> _What is being asked_
Word for word, give the data again without its pictures.

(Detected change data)
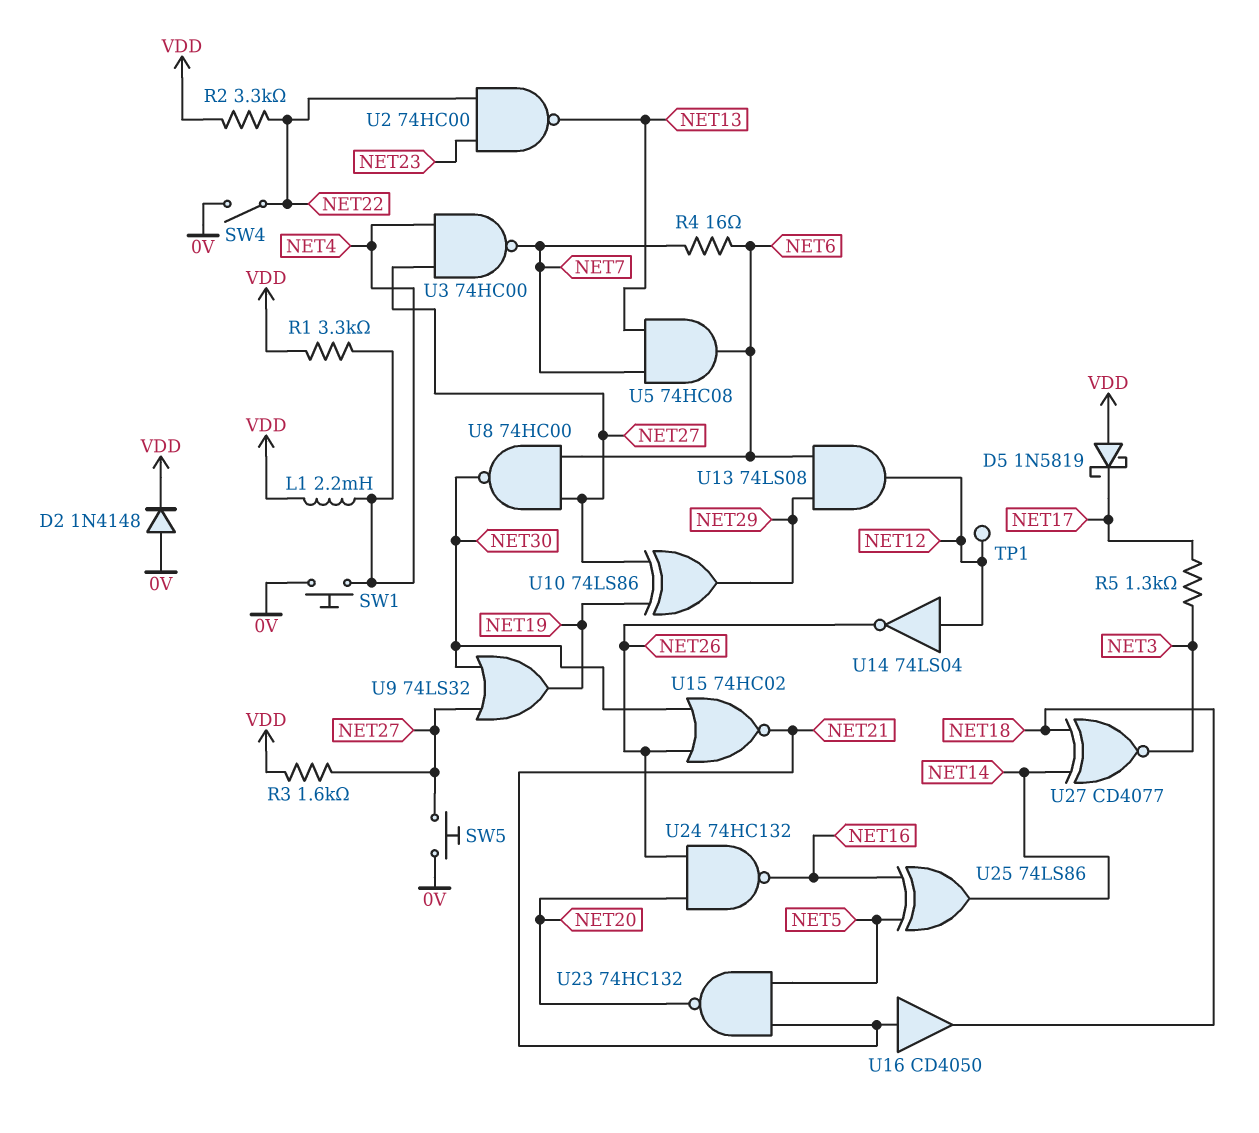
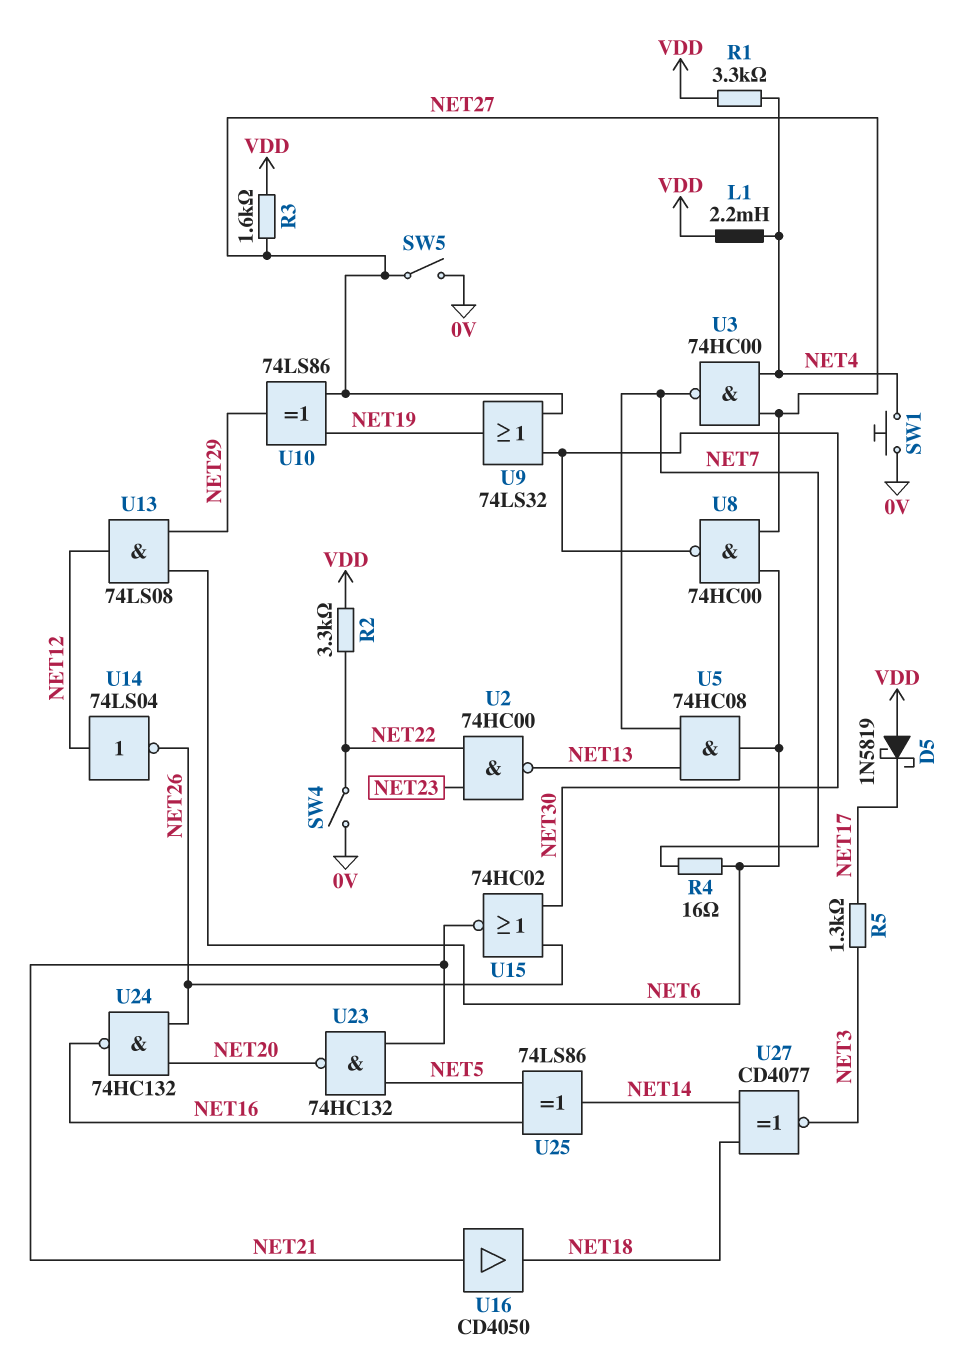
D2: diode 1N4148 (A 0V, K VDD) -> none
SW5: button (0V, NET27) -> switch (0V, NET27)
TP1: test point (NET12) -> none

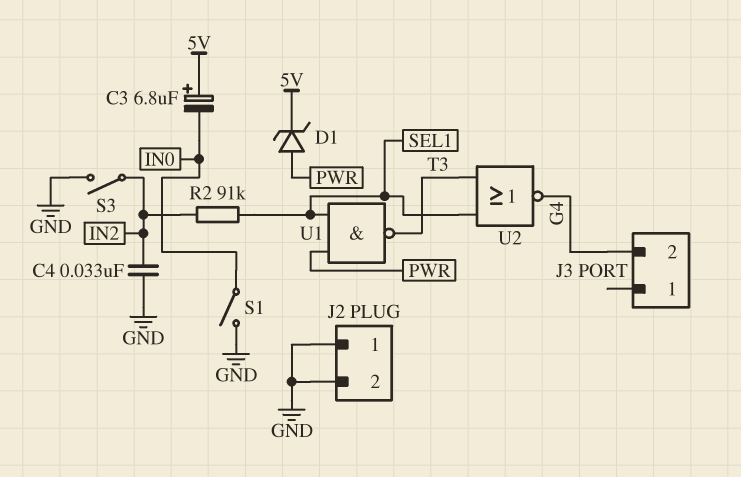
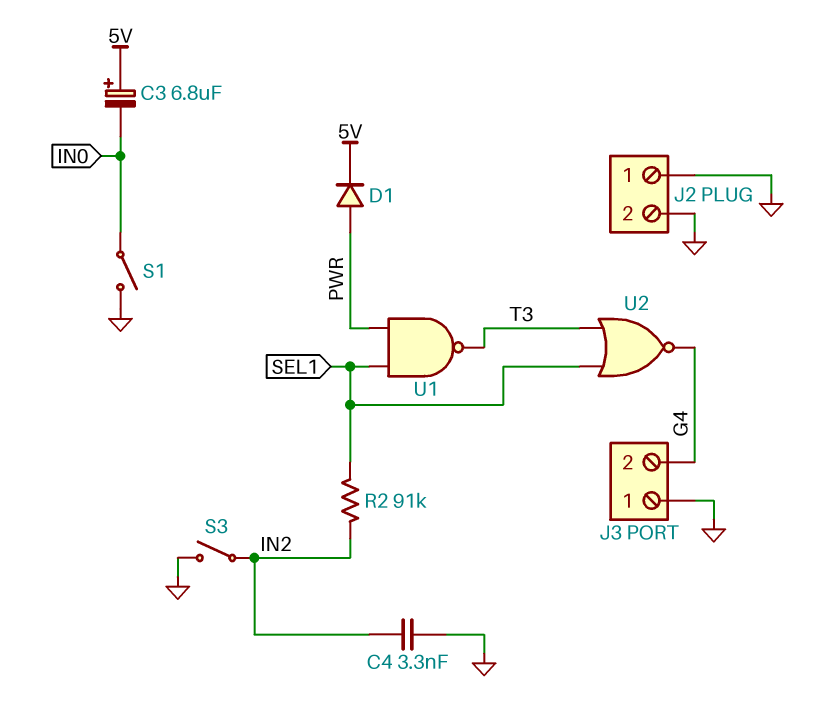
C4: 33nF (GND, IN2) -> 3.3nF (GND, IN2)
D1: zener (A PWR, K 5V) -> diode (A PWR, K 5V)
J3 pin 1: none -> GND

> _Response to this task_
D2: diode 1N4148 (A 0V, K VDD) -> none
SW5: button (0V, NET27) -> switch (0V, NET27)
TP1: test point (NET12) -> none

C4: 33nF (GND, IN2) -> 3.3nF (GND, IN2)
D1: zener (A PWR, K 5V) -> diode (A PWR, K 5V)
J3 pin 1: none -> GND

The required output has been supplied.